### Required task
Count the lines in the records below containing the word "that". Reply with the number alone.

### Data
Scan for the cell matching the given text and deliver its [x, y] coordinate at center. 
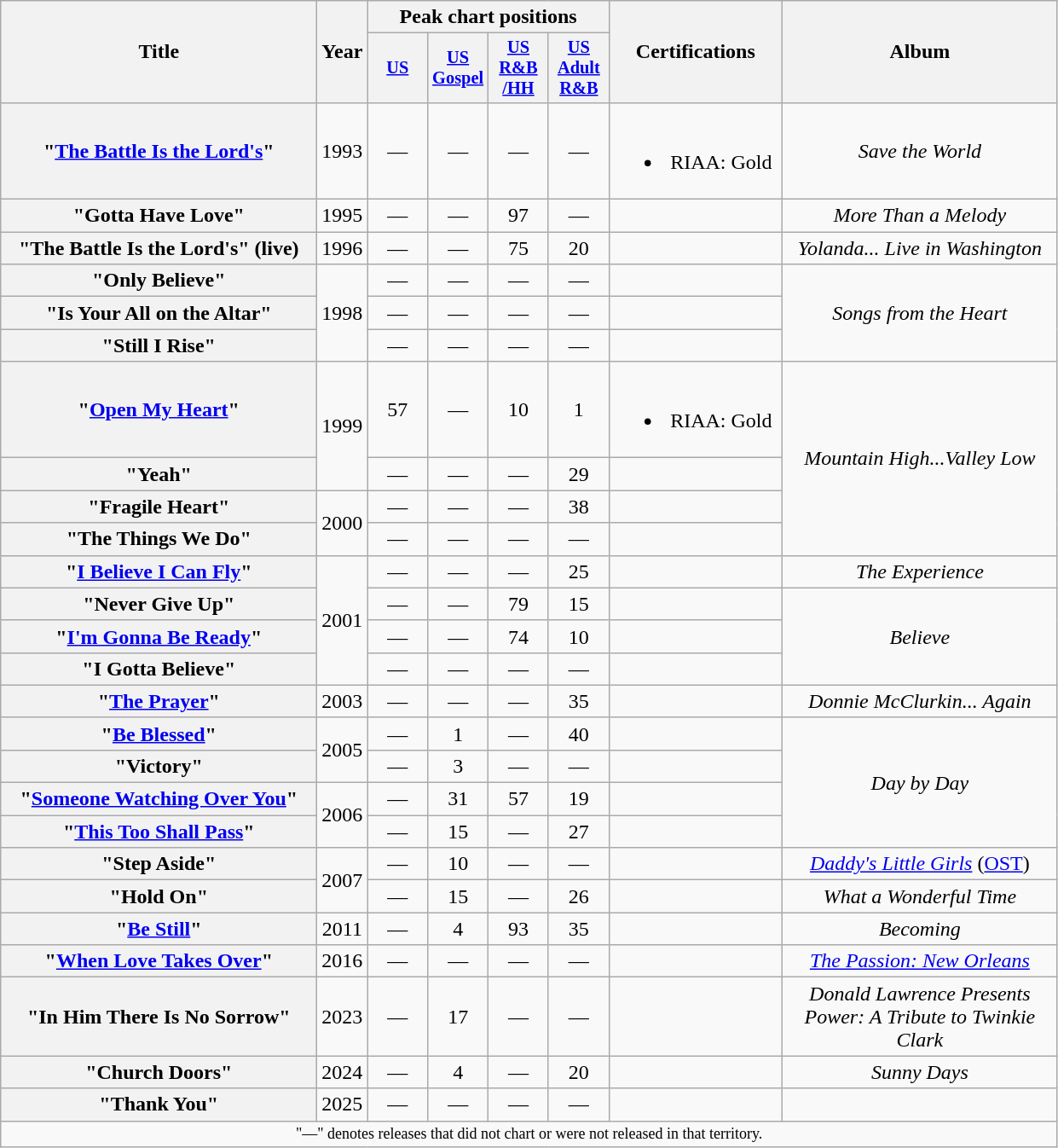
"I'm Gonna Be Ready" [159, 636]
Donald Lawrence Presents Power: A Tribute to Twinkie Clark [919, 1016]
27 [578, 831]
Yolanda... Live in Washington [919, 248]
Daddy's Little Girls (OST) [919, 864]
"Victory" [159, 766]
Certifications [696, 52]
2024 [343, 1072]
2003 [343, 701]
3 [459, 766]
2007 [343, 880]
More Than a Melody [919, 216]
Title [159, 52]
2006 [343, 815]
93 [518, 928]
2023 [343, 1016]
1996 [343, 248]
"Hold On" [159, 896]
"Step Aside" [159, 864]
26 [578, 896]
2005 [343, 749]
US R&B/HH [518, 68]
25 [578, 571]
"The Battle Is the Lord's" (live) [159, 248]
"I Believe I Can Fly" [159, 571]
"Be Blessed" [159, 733]
31 [459, 799]
29 [578, 474]
Donnie McClurkin... Again [919, 701]
2025 [343, 1104]
1999 [343, 426]
97 [518, 216]
"Yeah" [159, 474]
"Is Your All on the Altar" [159, 313]
"Church Doors" [159, 1072]
Save the World [919, 150]
"—" denotes releases that did not chart or were not released in that territory. [529, 1134]
Sunny Days [919, 1072]
Day by Day [919, 782]
US Adult R&B [578, 68]
Songs from the Heart [919, 313]
The Passion: New Orleans [919, 961]
"Fragile Heart" [159, 506]
Year [343, 52]
2011 [343, 928]
Album [919, 52]
1995 [343, 216]
"Someone Watching Over You" [159, 799]
"Open My Heart" [159, 409]
Believe [919, 636]
US [397, 68]
"The Things We Do" [159, 539]
"The Battle Is the Lord's" [159, 150]
79 [518, 604]
"Never Give Up" [159, 604]
"Still I Rise" [159, 345]
38 [578, 506]
19 [578, 799]
1993 [343, 150]
The Experience [919, 571]
"The Prayer" [159, 701]
"Gotta Have Love" [159, 216]
17 [459, 1016]
USGospel [459, 68]
2001 [343, 620]
"When Love Takes Over" [159, 961]
"This Too Shall Pass" [159, 831]
"In Him There Is No Sorrow" [159, 1016]
What a Wonderful Time [919, 896]
"Only Believe" [159, 280]
Mountain High...Valley Low [919, 459]
2016 [343, 961]
"I Gotta Believe" [159, 668]
Becoming [919, 928]
"Be Still" [159, 928]
2000 [343, 523]
40 [578, 733]
75 [518, 248]
"Thank You" [159, 1104]
Peak chart positions [488, 17]
74 [518, 636]
1998 [343, 313]
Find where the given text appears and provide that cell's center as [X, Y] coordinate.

### Answer to this task
2